• WHAT YOU NEED TO DO:
Collect every line of the records below that contains the word "first".
START DATA UNDER STUDY
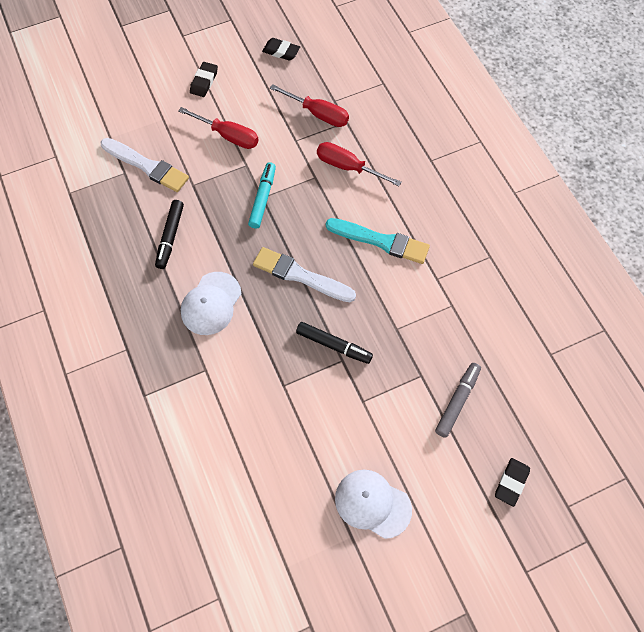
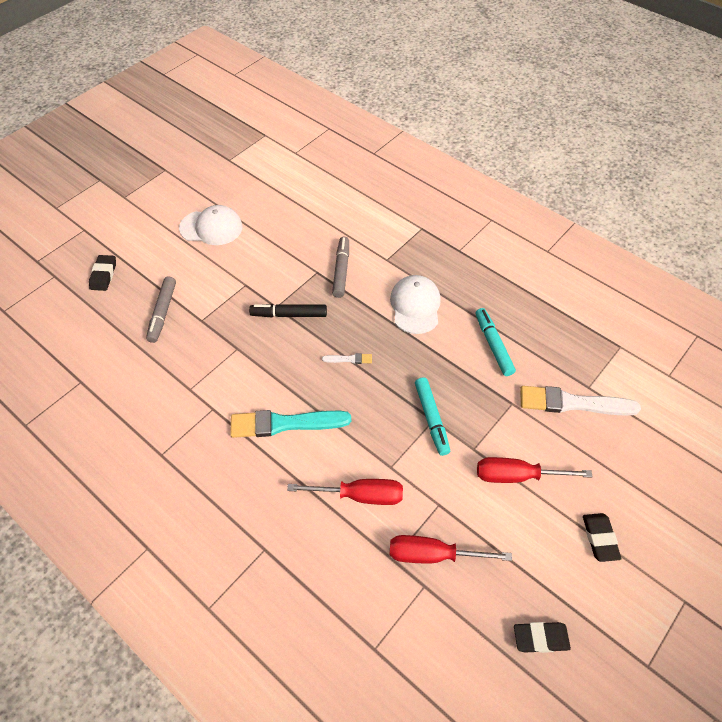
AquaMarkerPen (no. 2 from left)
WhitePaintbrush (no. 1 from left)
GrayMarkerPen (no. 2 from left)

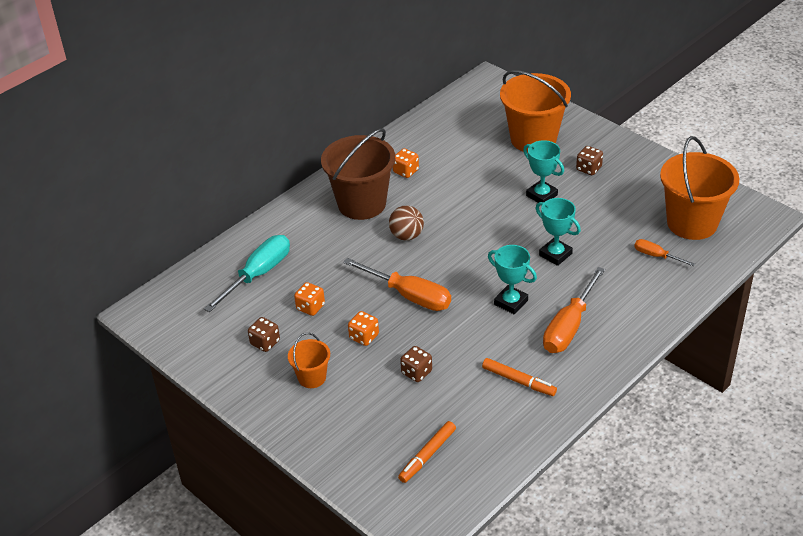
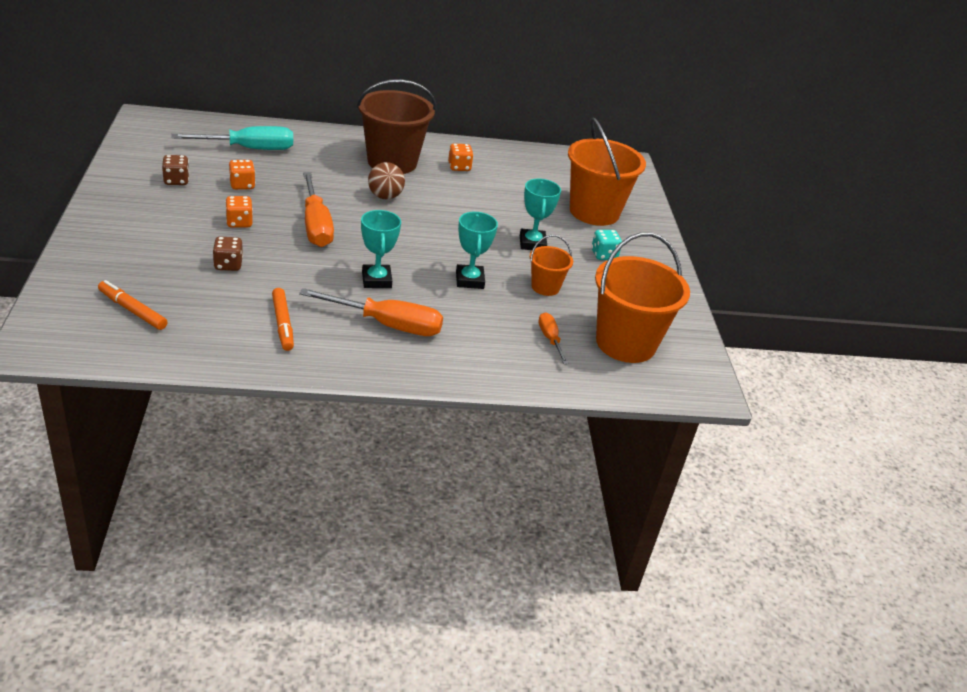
OrangeColouredPail (no. 1 from left)
OrangeColouredMarkerPen (no. 1 from left)
OrangeColouredFlatScrewdriver (no. 2 from left)
AquaDie

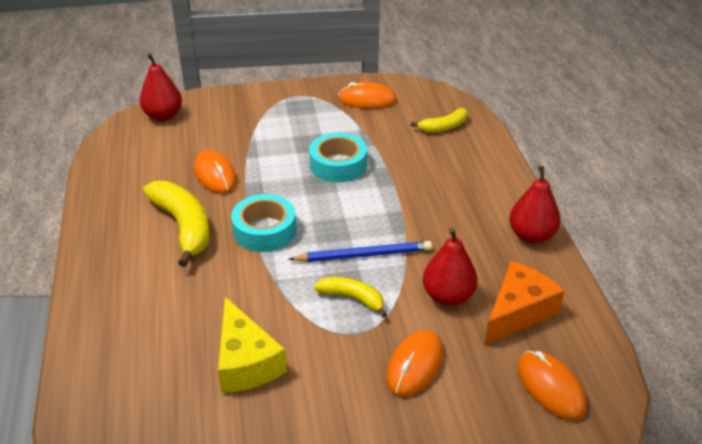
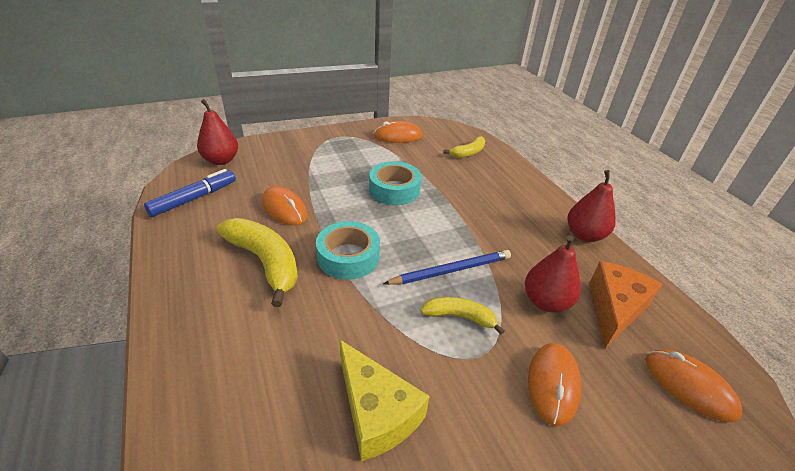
RoyalBlueMarkerPen

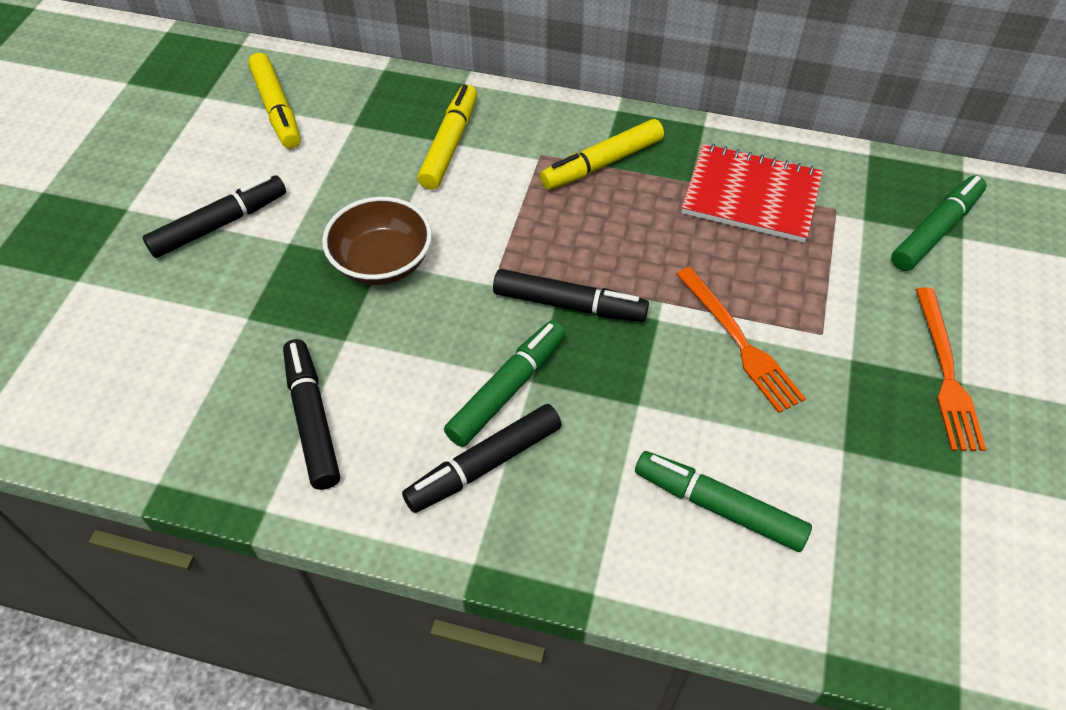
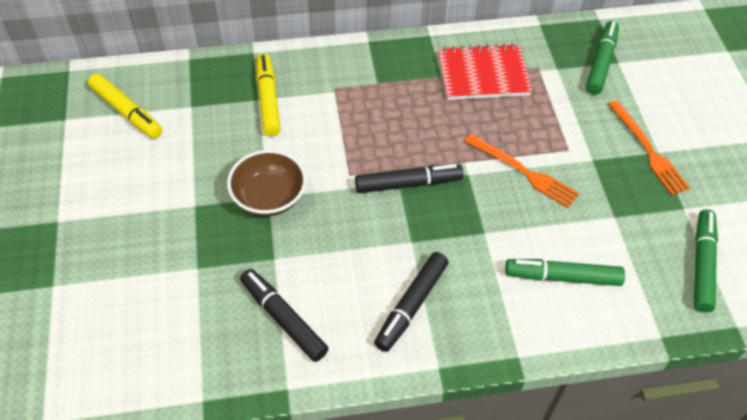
JetBlackMarkerPen (no. 1 from left in the first image)
GreenMarkerPen (no. 3 from left)
GoldenMarkerPen (no. 3 from left in the first image)

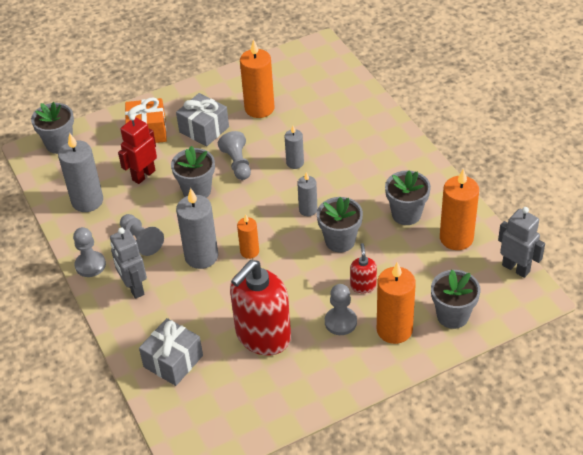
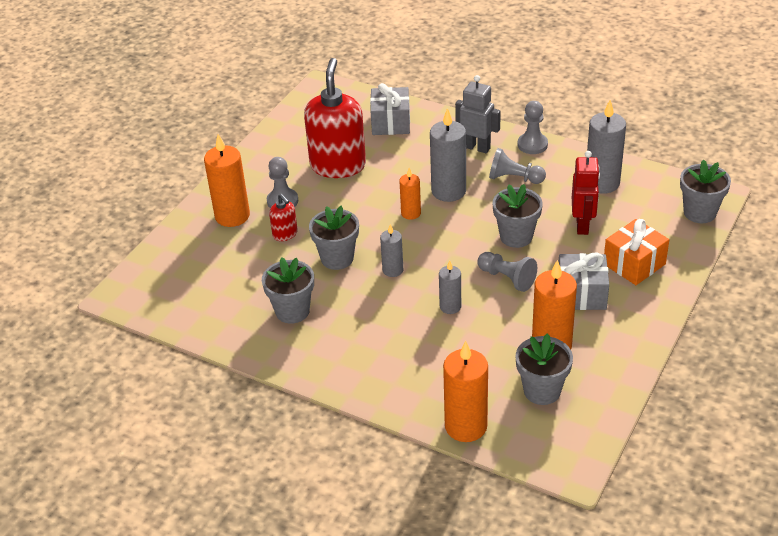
GrayPlantPot (no. 4 from left)
OrangeColouredPillarCandle (no. 3 from left)
GrayRobot (no. 2 from left in the first image)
END DATA UNDER STUDY
• WRITTEN SOLUTION:
JetBlackMarkerPen (no. 1 from left in the first image)
GoldenMarkerPen (no. 3 from left in the first image)
GrayRobot (no. 2 from left in the first image)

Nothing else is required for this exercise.